TASK DIRECTIONS: All records below are to be transcribed exactly, with every picture left out.

++++++++

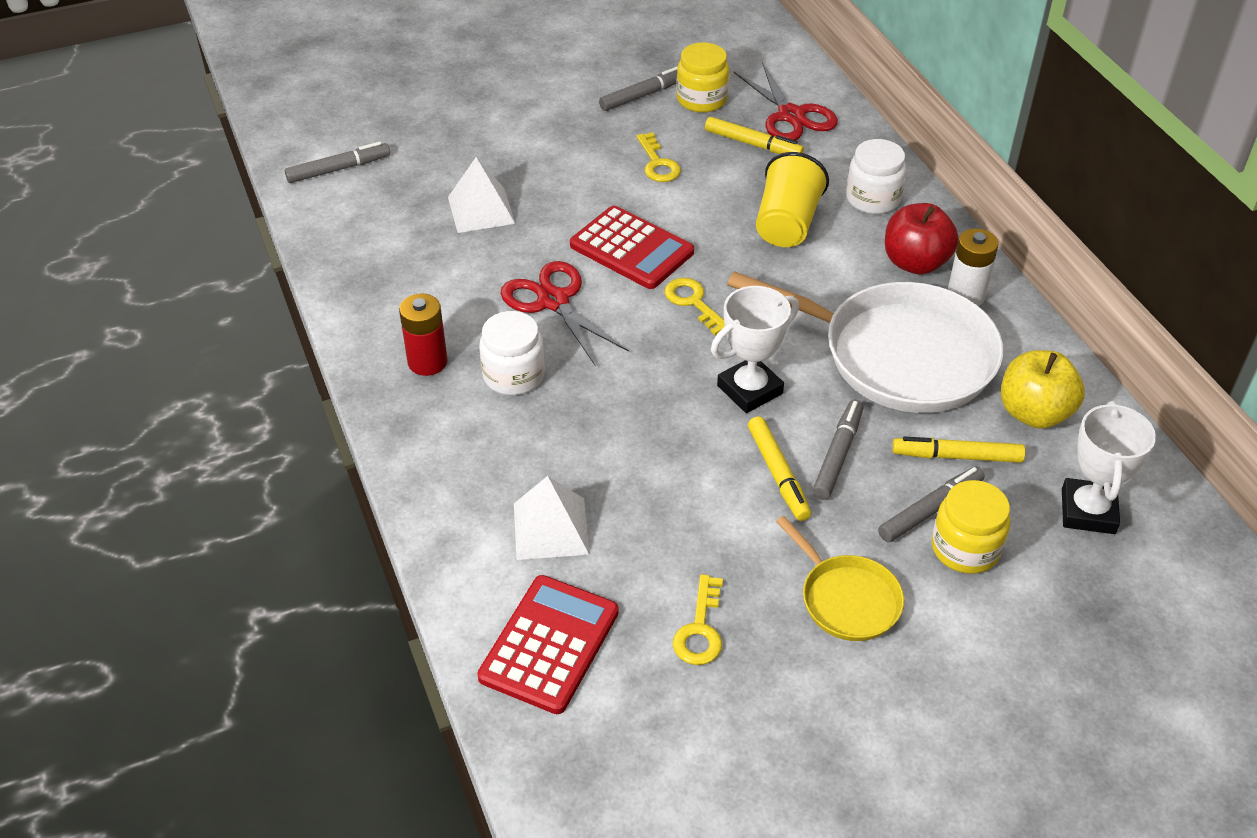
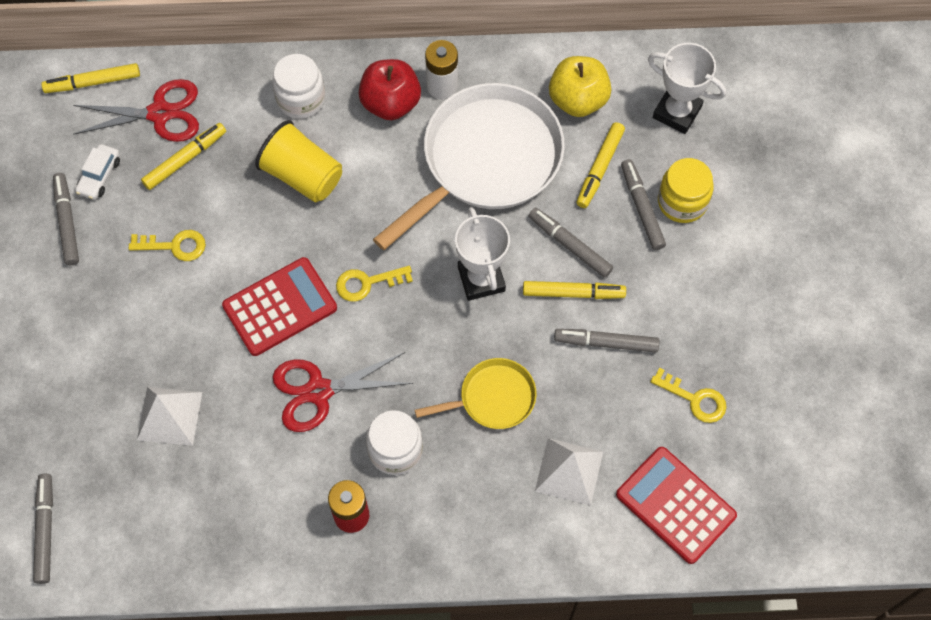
camera: 70 degrees left, 20 degrees up
(701, 99) = (99, 176): yellow jar -> white car
(730, 521) = (606, 343): none -> grey marker
(794, 69) = (93, 82): none -> yellow marker
(847, 599) = (700, 295): yellow pan -> yellow pan (493, 398)

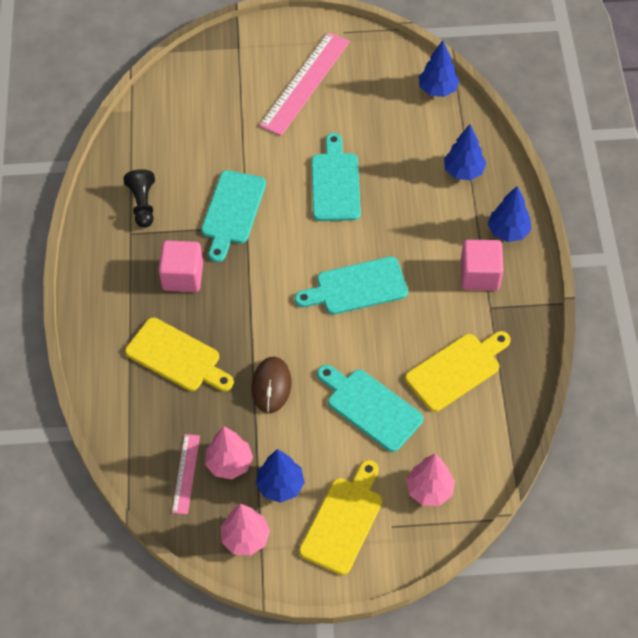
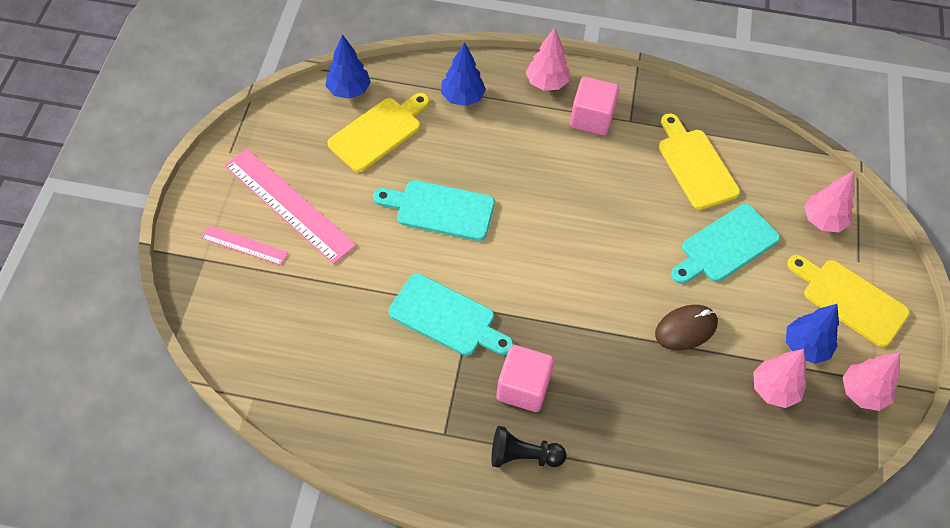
camera: 80 degrees left, 0 degrees up
(143, 204) = (406, 411): black pawn -> black pawn (523, 456)
(176, 357) = (631, 416): yellow cutting board -> yellow cutting board (378, 132)
(186, 473) = (781, 436): pink ruler -> pink ruler (244, 245)
(271, 386) = (686, 329): brown mouse -> brown mouse turned 45 degrees counterclockwise
(357, 287) = (580, 222): turquoise cutting board -> none
(508, 232) = (546, 83): blue tree -> pink tree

++++++++

PROBLEM SOLUTION:
camera: 70 degrees left, 20 degrees up
(701, 99) = (99, 176): yellow jar -> white car
(730, 521) = (606, 343): none -> grey marker
(794, 69) = (93, 82): none -> yellow marker
(847, 599) = (700, 295): yellow pan -> yellow pan (493, 398)

camera: 80 degrees left, 0 degrees up
(143, 204) = (406, 411): black pawn -> black pawn (523, 456)
(176, 357) = (631, 416): yellow cutting board -> yellow cutting board (378, 132)
(186, 473) = (781, 436): pink ruler -> pink ruler (244, 245)
(271, 386) = (686, 329): brown mouse -> brown mouse turned 45 degrees counterclockwise
(357, 287) = (580, 222): turquoise cutting board -> none
(508, 232) = (546, 83): blue tree -> pink tree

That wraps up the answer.